Exercise directions →
Pictures in the listing below are skipped, while the lines from the "RADIO pin CE: 14 -> 3" line through the "FAN pin SIG: 16 -> 6" line are returned word for word.

Task input →

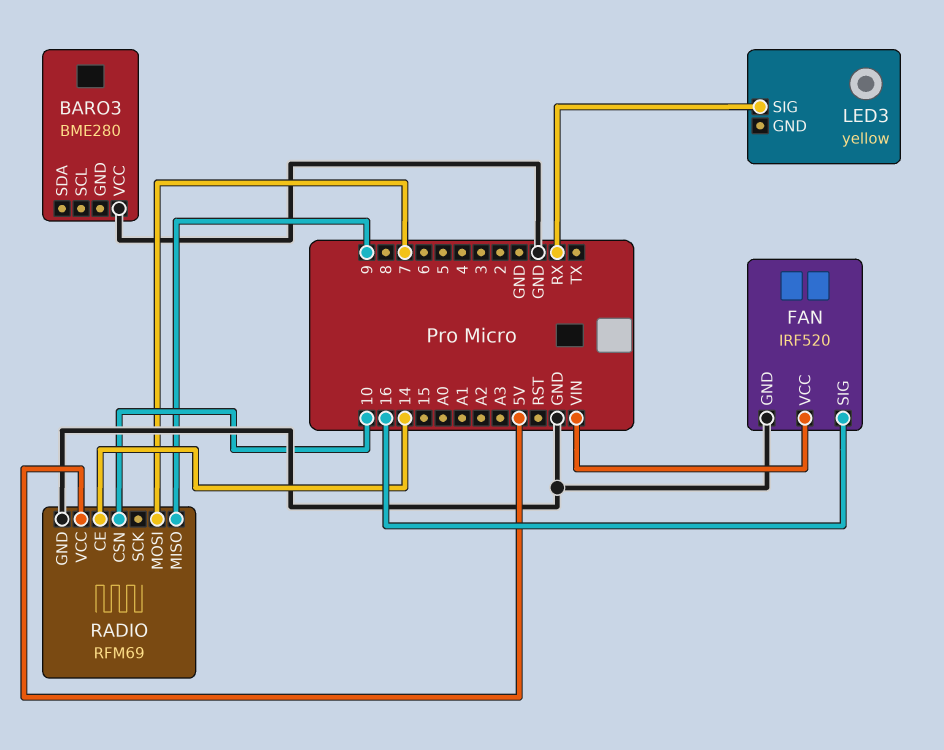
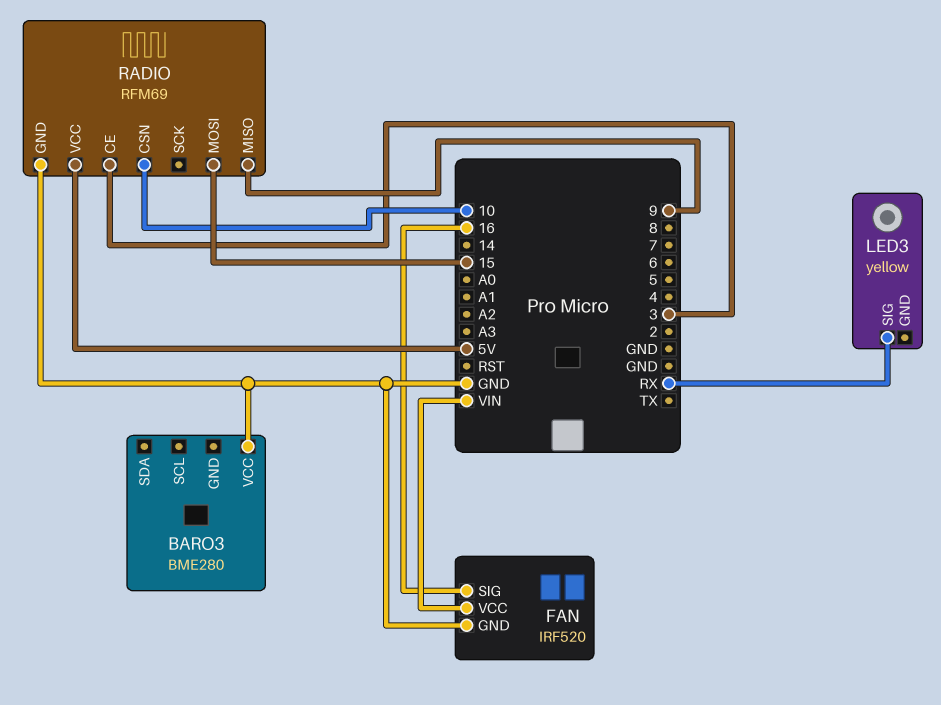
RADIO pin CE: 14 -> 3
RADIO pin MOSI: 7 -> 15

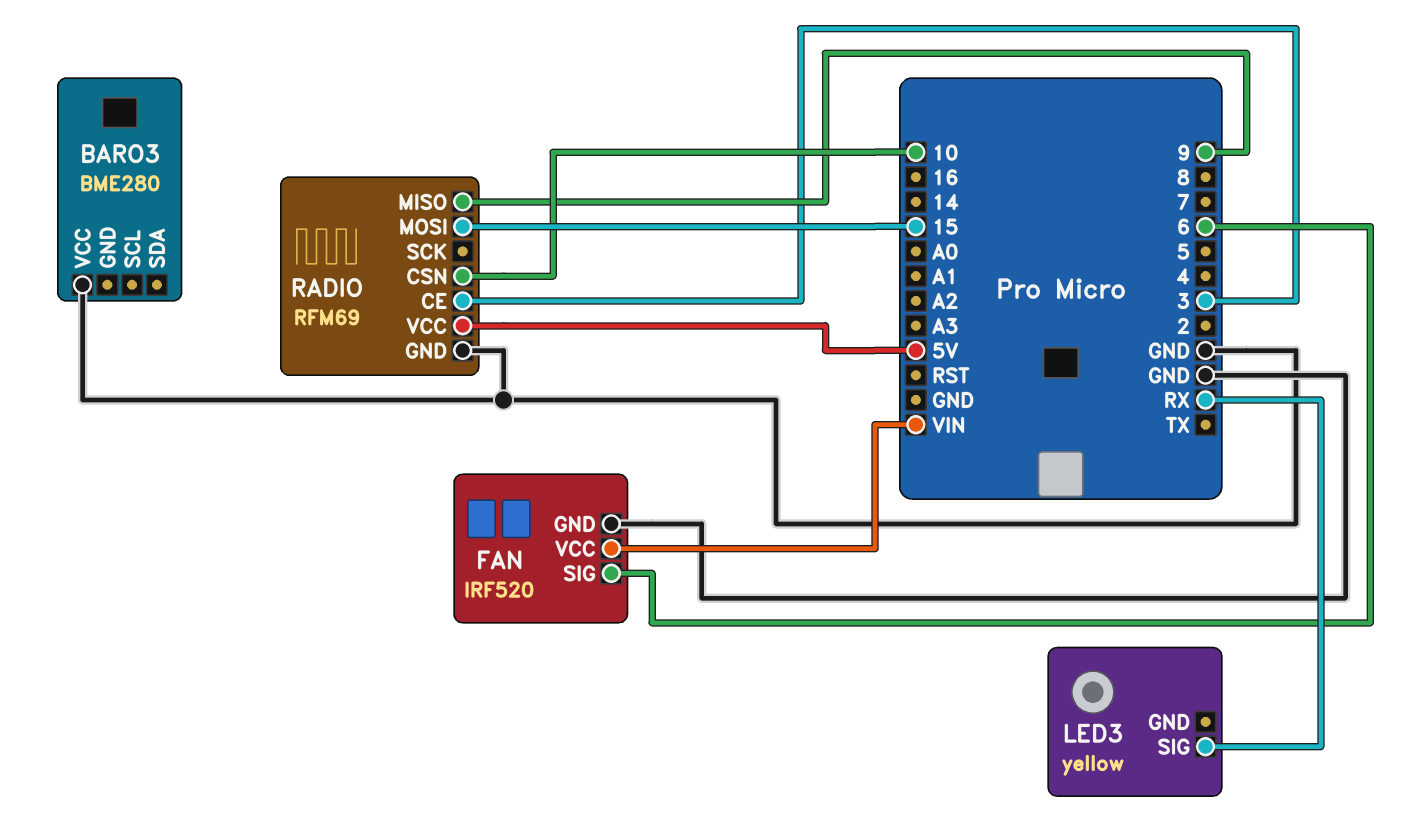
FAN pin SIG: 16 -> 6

---

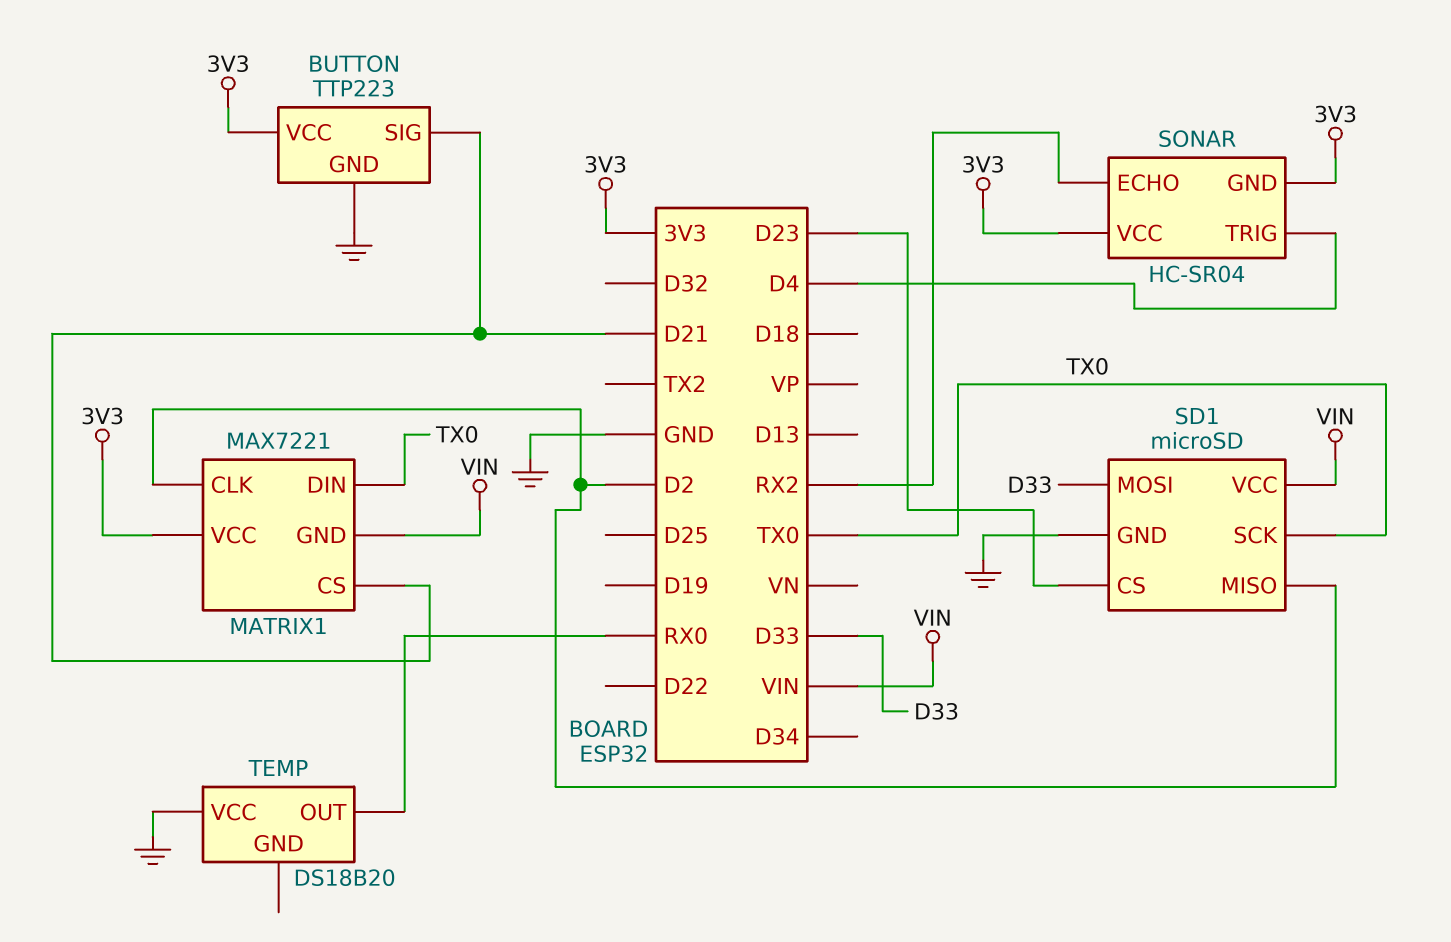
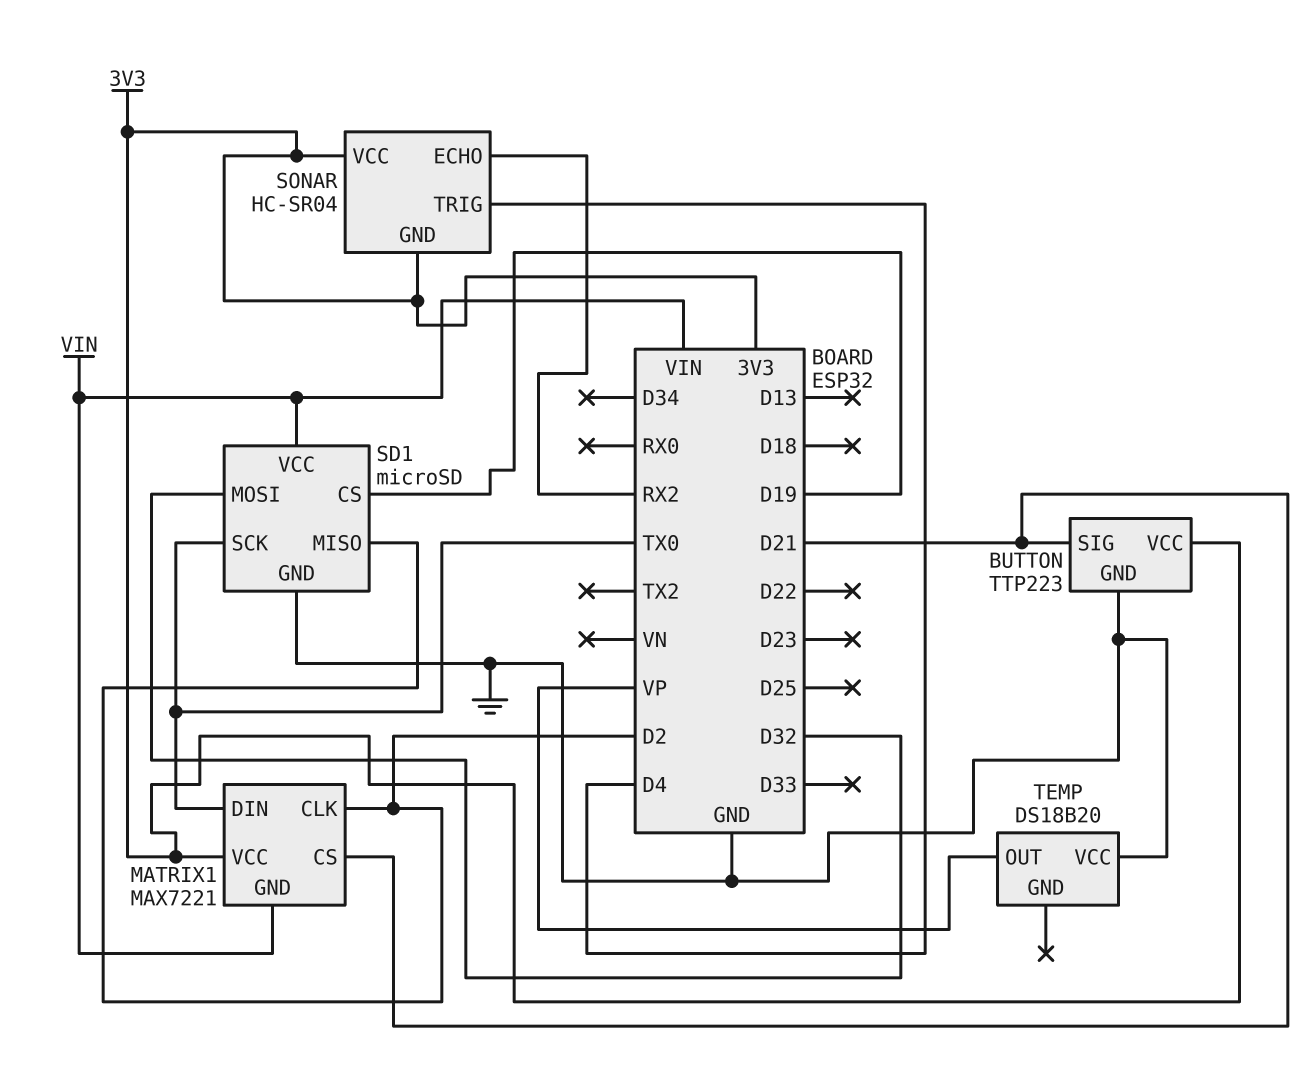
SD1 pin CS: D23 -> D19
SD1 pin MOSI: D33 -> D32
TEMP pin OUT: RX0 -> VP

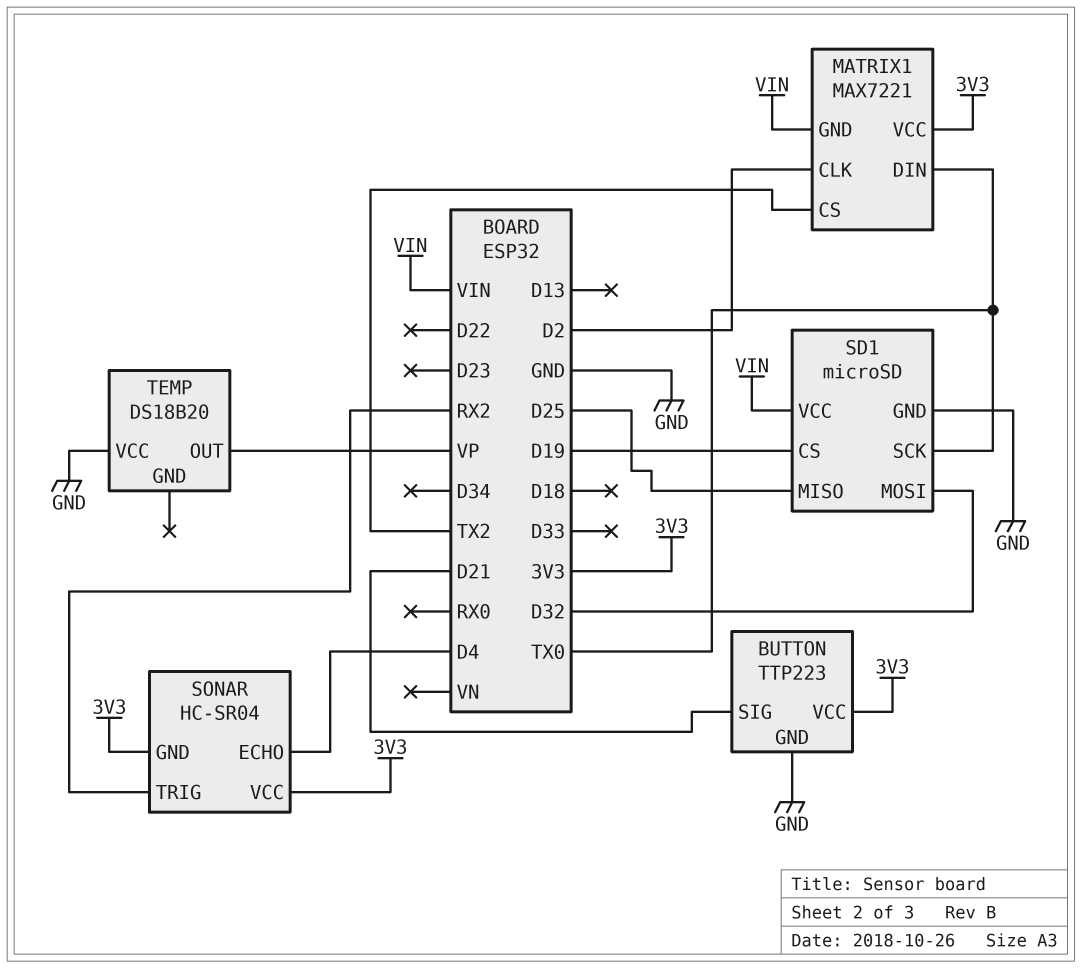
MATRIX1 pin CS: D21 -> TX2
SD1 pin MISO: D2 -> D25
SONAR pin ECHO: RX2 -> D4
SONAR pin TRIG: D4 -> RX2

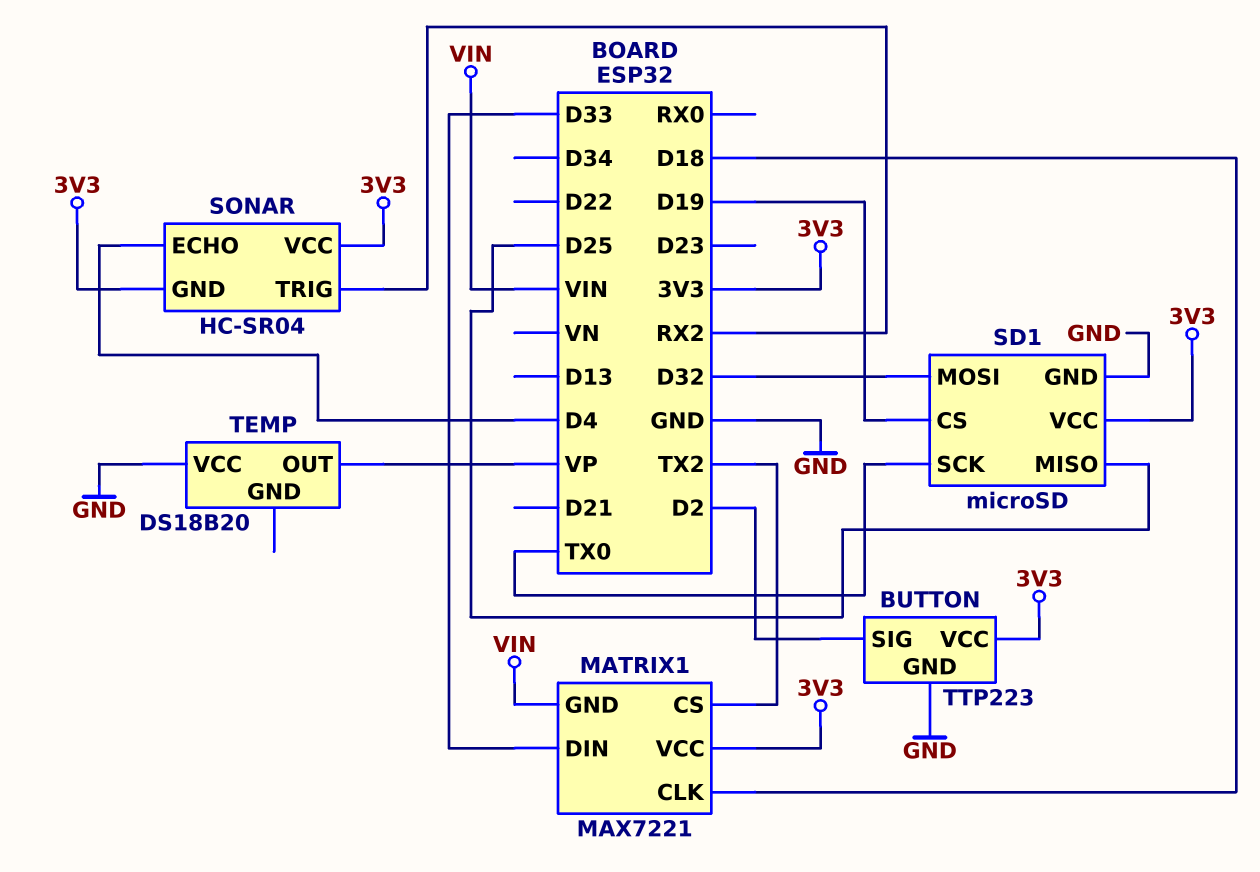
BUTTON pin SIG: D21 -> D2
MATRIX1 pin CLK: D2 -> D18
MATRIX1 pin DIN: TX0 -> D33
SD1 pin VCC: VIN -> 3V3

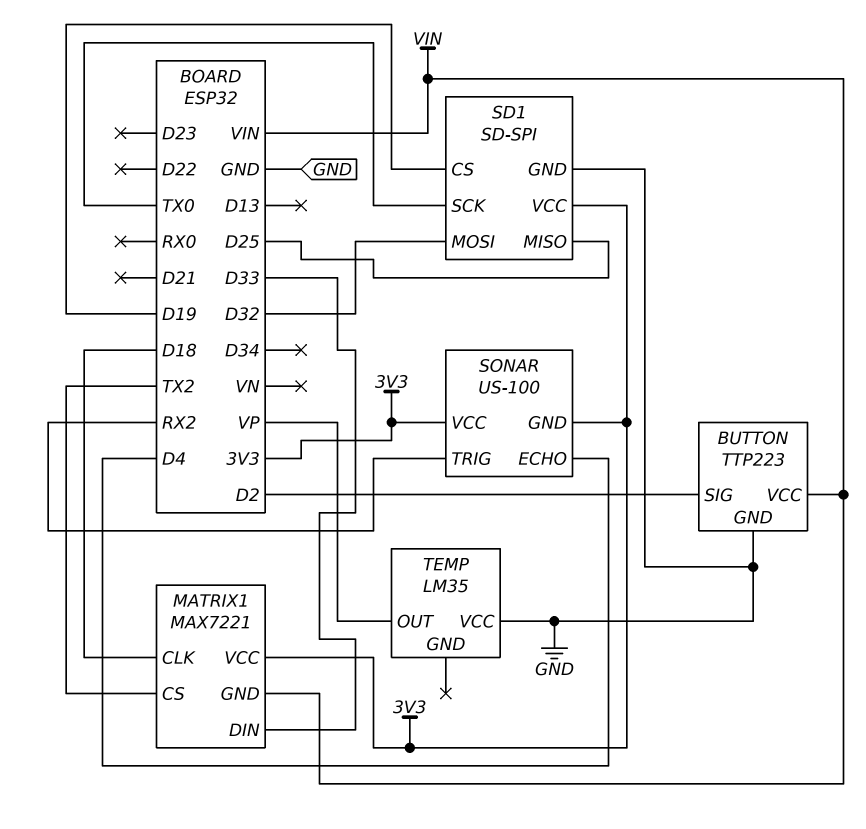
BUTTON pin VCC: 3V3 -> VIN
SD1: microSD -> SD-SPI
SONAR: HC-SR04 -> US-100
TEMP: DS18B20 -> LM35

Written solution →
RADIO pin CE: 14 -> 3
RADIO pin MOSI: 7 -> 15

FAN pin SIG: 16 -> 6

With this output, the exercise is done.